# Work instruction
Repeat the listing that follows exactly, please.

# Records to use
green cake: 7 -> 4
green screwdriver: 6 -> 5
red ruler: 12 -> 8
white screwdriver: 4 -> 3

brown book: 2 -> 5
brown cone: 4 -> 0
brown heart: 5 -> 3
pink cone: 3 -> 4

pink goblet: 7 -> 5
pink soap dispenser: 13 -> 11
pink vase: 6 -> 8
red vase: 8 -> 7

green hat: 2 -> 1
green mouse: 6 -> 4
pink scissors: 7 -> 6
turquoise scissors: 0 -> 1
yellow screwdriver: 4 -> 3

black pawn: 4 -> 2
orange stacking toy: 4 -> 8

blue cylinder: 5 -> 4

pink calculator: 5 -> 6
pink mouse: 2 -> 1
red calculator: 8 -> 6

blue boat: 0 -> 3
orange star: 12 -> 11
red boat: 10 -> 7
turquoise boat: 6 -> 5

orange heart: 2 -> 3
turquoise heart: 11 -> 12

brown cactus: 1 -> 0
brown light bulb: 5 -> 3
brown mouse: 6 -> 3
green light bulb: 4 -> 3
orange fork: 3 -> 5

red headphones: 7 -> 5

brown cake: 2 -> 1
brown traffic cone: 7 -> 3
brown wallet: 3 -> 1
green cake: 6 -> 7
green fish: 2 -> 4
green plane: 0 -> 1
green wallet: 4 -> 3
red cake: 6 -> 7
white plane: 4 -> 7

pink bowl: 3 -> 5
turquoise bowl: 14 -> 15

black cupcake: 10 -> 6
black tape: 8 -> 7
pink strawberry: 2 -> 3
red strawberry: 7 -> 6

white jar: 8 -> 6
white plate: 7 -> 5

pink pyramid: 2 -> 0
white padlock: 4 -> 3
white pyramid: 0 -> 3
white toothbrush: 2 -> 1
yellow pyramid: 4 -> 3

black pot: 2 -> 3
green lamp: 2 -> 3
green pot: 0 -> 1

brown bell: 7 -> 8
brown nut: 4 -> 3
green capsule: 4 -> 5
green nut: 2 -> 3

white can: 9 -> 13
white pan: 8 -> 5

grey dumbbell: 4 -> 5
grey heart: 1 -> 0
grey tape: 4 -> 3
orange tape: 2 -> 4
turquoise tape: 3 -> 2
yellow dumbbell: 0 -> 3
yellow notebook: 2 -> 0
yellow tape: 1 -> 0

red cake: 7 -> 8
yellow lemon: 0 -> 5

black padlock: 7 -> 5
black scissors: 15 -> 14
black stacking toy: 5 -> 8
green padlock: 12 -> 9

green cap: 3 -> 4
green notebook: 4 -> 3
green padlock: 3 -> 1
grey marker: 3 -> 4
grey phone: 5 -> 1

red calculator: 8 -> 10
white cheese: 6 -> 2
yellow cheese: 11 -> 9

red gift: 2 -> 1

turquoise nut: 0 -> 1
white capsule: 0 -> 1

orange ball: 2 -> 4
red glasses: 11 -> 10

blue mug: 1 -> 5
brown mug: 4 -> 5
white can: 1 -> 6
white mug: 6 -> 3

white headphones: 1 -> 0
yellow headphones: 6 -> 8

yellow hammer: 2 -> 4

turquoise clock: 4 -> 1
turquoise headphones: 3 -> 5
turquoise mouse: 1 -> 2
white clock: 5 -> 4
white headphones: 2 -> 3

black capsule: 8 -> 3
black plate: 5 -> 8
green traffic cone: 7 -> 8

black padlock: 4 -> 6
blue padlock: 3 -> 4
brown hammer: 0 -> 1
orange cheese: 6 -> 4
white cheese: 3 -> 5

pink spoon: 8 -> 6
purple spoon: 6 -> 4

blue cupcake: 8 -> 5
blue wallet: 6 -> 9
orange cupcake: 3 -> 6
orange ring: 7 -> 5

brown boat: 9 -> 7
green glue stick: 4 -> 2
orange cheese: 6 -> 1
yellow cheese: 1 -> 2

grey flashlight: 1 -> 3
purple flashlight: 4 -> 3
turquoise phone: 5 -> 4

# Solution for this task
green cake: 7 -> 4
green screwdriver: 6 -> 5
red ruler: 12 -> 8
white screwdriver: 4 -> 3

brown book: 2 -> 5
brown cone: 4 -> 0
brown heart: 5 -> 3
pink cone: 3 -> 4

pink goblet: 7 -> 5
pink soap dispenser: 13 -> 11
pink vase: 6 -> 8
red vase: 8 -> 7

green hat: 2 -> 1
green mouse: 6 -> 4
pink scissors: 7 -> 6
turquoise scissors: 0 -> 1
yellow screwdriver: 4 -> 3

black pawn: 4 -> 2
orange stacking toy: 4 -> 8

blue cylinder: 5 -> 4

pink calculator: 5 -> 6
pink mouse: 2 -> 1
red calculator: 8 -> 6

blue boat: 0 -> 3
orange star: 12 -> 11
red boat: 10 -> 7
turquoise boat: 6 -> 5

orange heart: 2 -> 3
turquoise heart: 11 -> 12

brown cactus: 1 -> 0
brown light bulb: 5 -> 3
brown mouse: 6 -> 3
green light bulb: 4 -> 3
orange fork: 3 -> 5

red headphones: 7 -> 5

brown cake: 2 -> 1
brown traffic cone: 7 -> 3
brown wallet: 3 -> 1
green cake: 6 -> 7
green fish: 2 -> 4
green plane: 0 -> 1
green wallet: 4 -> 3
red cake: 6 -> 7
white plane: 4 -> 7

pink bowl: 3 -> 5
turquoise bowl: 14 -> 15

black cupcake: 10 -> 6
black tape: 8 -> 7
pink strawberry: 2 -> 3
red strawberry: 7 -> 6

white jar: 8 -> 6
white plate: 7 -> 5

pink pyramid: 2 -> 0
white padlock: 4 -> 3
white pyramid: 0 -> 3
white toothbrush: 2 -> 1
yellow pyramid: 4 -> 3

black pot: 2 -> 3
green lamp: 2 -> 3
green pot: 0 -> 1

brown bell: 7 -> 8
brown nut: 4 -> 3
green capsule: 4 -> 5
green nut: 2 -> 3

white can: 9 -> 13
white pan: 8 -> 5

grey dumbbell: 4 -> 5
grey heart: 1 -> 0
grey tape: 4 -> 3
orange tape: 2 -> 4
turquoise tape: 3 -> 2
yellow dumbbell: 0 -> 3
yellow notebook: 2 -> 0
yellow tape: 1 -> 0

red cake: 7 -> 8
yellow lemon: 0 -> 5

black padlock: 7 -> 5
black scissors: 15 -> 14
black stacking toy: 5 -> 8
green padlock: 12 -> 9

green cap: 3 -> 4
green notebook: 4 -> 3
green padlock: 3 -> 1
grey marker: 3 -> 4
grey phone: 5 -> 1

red calculator: 8 -> 10
white cheese: 6 -> 2
yellow cheese: 11 -> 9

red gift: 2 -> 1

turquoise nut: 0 -> 1
white capsule: 0 -> 1

orange ball: 2 -> 4
red glasses: 11 -> 10

blue mug: 1 -> 5
brown mug: 4 -> 5
white can: 1 -> 6
white mug: 6 -> 3

white headphones: 1 -> 0
yellow headphones: 6 -> 8

yellow hammer: 2 -> 4

turquoise clock: 4 -> 1
turquoise headphones: 3 -> 5
turquoise mouse: 1 -> 2
white clock: 5 -> 4
white headphones: 2 -> 3

black capsule: 8 -> 3
black plate: 5 -> 8
green traffic cone: 7 -> 8

black padlock: 4 -> 6
blue padlock: 3 -> 4
brown hammer: 0 -> 1
orange cheese: 6 -> 4
white cheese: 3 -> 5

pink spoon: 8 -> 6
purple spoon: 6 -> 4

blue cupcake: 8 -> 5
blue wallet: 6 -> 9
orange cupcake: 3 -> 6
orange ring: 7 -> 5

brown boat: 9 -> 7
green glue stick: 4 -> 2
orange cheese: 6 -> 1
yellow cheese: 1 -> 2

grey flashlight: 1 -> 3
purple flashlight: 4 -> 3
turquoise phone: 5 -> 4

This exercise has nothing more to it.